__WORK REQUEST__.
Please copy all of the records exactly, leaving nothing out.

__PROVIDED RECORDS__.
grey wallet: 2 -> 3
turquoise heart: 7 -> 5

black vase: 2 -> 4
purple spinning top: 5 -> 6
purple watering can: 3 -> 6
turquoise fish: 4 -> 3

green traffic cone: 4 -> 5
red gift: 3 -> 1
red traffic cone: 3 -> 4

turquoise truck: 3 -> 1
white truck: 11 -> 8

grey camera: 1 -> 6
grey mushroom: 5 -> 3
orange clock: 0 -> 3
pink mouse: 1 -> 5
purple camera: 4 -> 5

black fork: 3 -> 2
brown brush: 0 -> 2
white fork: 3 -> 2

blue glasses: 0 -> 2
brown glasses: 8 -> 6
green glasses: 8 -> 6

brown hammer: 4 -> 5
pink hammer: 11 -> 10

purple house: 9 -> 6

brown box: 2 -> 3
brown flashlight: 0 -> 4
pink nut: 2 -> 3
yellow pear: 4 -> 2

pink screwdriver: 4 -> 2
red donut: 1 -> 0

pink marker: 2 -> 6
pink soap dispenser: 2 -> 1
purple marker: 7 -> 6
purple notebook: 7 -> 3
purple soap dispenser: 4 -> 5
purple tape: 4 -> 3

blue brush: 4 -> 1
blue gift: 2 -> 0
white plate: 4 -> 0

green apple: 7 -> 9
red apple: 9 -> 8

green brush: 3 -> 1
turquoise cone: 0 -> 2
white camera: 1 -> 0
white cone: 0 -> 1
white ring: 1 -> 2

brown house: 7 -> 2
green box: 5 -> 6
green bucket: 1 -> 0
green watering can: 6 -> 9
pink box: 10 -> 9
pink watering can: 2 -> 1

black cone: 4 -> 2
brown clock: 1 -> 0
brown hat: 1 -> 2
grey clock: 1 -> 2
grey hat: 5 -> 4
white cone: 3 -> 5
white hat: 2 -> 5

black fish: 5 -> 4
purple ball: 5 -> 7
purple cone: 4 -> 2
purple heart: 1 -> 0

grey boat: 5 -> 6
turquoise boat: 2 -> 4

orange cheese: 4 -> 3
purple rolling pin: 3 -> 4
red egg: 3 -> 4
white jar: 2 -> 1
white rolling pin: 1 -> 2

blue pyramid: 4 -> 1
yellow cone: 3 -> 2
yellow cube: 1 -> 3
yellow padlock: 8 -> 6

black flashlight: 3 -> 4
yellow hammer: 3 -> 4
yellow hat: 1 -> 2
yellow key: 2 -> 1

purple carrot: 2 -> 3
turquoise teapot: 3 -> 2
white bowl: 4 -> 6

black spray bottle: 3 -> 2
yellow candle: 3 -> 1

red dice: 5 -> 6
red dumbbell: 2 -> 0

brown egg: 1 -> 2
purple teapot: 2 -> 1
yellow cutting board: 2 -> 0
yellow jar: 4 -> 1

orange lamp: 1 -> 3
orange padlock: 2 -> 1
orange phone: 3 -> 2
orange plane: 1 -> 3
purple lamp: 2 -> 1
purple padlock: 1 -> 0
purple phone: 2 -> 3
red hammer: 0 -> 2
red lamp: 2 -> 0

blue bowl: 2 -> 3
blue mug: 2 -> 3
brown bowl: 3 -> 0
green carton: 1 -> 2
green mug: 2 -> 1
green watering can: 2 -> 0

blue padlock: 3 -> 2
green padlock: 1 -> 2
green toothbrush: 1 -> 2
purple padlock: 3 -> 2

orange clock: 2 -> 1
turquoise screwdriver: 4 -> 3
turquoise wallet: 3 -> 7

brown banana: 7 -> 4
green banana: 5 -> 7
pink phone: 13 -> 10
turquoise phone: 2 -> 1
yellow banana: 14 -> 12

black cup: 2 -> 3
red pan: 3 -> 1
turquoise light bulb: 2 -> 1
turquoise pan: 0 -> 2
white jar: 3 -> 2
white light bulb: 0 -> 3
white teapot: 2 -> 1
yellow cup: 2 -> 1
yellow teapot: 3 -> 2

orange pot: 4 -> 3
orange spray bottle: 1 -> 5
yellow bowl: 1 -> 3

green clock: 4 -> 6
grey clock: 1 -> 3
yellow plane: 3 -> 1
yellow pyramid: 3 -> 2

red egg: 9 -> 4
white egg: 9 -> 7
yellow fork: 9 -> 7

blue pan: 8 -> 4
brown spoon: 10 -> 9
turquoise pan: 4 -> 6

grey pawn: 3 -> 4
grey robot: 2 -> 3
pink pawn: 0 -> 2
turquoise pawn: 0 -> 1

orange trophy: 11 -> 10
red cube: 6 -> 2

__ANSWER SECTION__.
grey wallet: 2 -> 3
turquoise heart: 7 -> 5

black vase: 2 -> 4
purple spinning top: 5 -> 6
purple watering can: 3 -> 6
turquoise fish: 4 -> 3

green traffic cone: 4 -> 5
red gift: 3 -> 1
red traffic cone: 3 -> 4

turquoise truck: 3 -> 1
white truck: 11 -> 8

grey camera: 1 -> 6
grey mushroom: 5 -> 3
orange clock: 0 -> 3
pink mouse: 1 -> 5
purple camera: 4 -> 5

black fork: 3 -> 2
brown brush: 0 -> 2
white fork: 3 -> 2

blue glasses: 0 -> 2
brown glasses: 8 -> 6
green glasses: 8 -> 6

brown hammer: 4 -> 5
pink hammer: 11 -> 10

purple house: 9 -> 6

brown box: 2 -> 3
brown flashlight: 0 -> 4
pink nut: 2 -> 3
yellow pear: 4 -> 2

pink screwdriver: 4 -> 2
red donut: 1 -> 0

pink marker: 2 -> 6
pink soap dispenser: 2 -> 1
purple marker: 7 -> 6
purple notebook: 7 -> 3
purple soap dispenser: 4 -> 5
purple tape: 4 -> 3

blue brush: 4 -> 1
blue gift: 2 -> 0
white plate: 4 -> 0

green apple: 7 -> 9
red apple: 9 -> 8

green brush: 3 -> 1
turquoise cone: 0 -> 2
white camera: 1 -> 0
white cone: 0 -> 1
white ring: 1 -> 2

brown house: 7 -> 2
green box: 5 -> 6
green bucket: 1 -> 0
green watering can: 6 -> 9
pink box: 10 -> 9
pink watering can: 2 -> 1

black cone: 4 -> 2
brown clock: 1 -> 0
brown hat: 1 -> 2
grey clock: 1 -> 2
grey hat: 5 -> 4
white cone: 3 -> 5
white hat: 2 -> 5

black fish: 5 -> 4
purple ball: 5 -> 7
purple cone: 4 -> 2
purple heart: 1 -> 0

grey boat: 5 -> 6
turquoise boat: 2 -> 4

orange cheese: 4 -> 3
purple rolling pin: 3 -> 4
red egg: 3 -> 4
white jar: 2 -> 1
white rolling pin: 1 -> 2

blue pyramid: 4 -> 1
yellow cone: 3 -> 2
yellow cube: 1 -> 3
yellow padlock: 8 -> 6

black flashlight: 3 -> 4
yellow hammer: 3 -> 4
yellow hat: 1 -> 2
yellow key: 2 -> 1

purple carrot: 2 -> 3
turquoise teapot: 3 -> 2
white bowl: 4 -> 6

black spray bottle: 3 -> 2
yellow candle: 3 -> 1

red dice: 5 -> 6
red dumbbell: 2 -> 0

brown egg: 1 -> 2
purple teapot: 2 -> 1
yellow cutting board: 2 -> 0
yellow jar: 4 -> 1

orange lamp: 1 -> 3
orange padlock: 2 -> 1
orange phone: 3 -> 2
orange plane: 1 -> 3
purple lamp: 2 -> 1
purple padlock: 1 -> 0
purple phone: 2 -> 3
red hammer: 0 -> 2
red lamp: 2 -> 0

blue bowl: 2 -> 3
blue mug: 2 -> 3
brown bowl: 3 -> 0
green carton: 1 -> 2
green mug: 2 -> 1
green watering can: 2 -> 0

blue padlock: 3 -> 2
green padlock: 1 -> 2
green toothbrush: 1 -> 2
purple padlock: 3 -> 2

orange clock: 2 -> 1
turquoise screwdriver: 4 -> 3
turquoise wallet: 3 -> 7

brown banana: 7 -> 4
green banana: 5 -> 7
pink phone: 13 -> 10
turquoise phone: 2 -> 1
yellow banana: 14 -> 12

black cup: 2 -> 3
red pan: 3 -> 1
turquoise light bulb: 2 -> 1
turquoise pan: 0 -> 2
white jar: 3 -> 2
white light bulb: 0 -> 3
white teapot: 2 -> 1
yellow cup: 2 -> 1
yellow teapot: 3 -> 2

orange pot: 4 -> 3
orange spray bottle: 1 -> 5
yellow bowl: 1 -> 3

green clock: 4 -> 6
grey clock: 1 -> 3
yellow plane: 3 -> 1
yellow pyramid: 3 -> 2

red egg: 9 -> 4
white egg: 9 -> 7
yellow fork: 9 -> 7

blue pan: 8 -> 4
brown spoon: 10 -> 9
turquoise pan: 4 -> 6

grey pawn: 3 -> 4
grey robot: 2 -> 3
pink pawn: 0 -> 2
turquoise pawn: 0 -> 1

orange trophy: 11 -> 10
red cube: 6 -> 2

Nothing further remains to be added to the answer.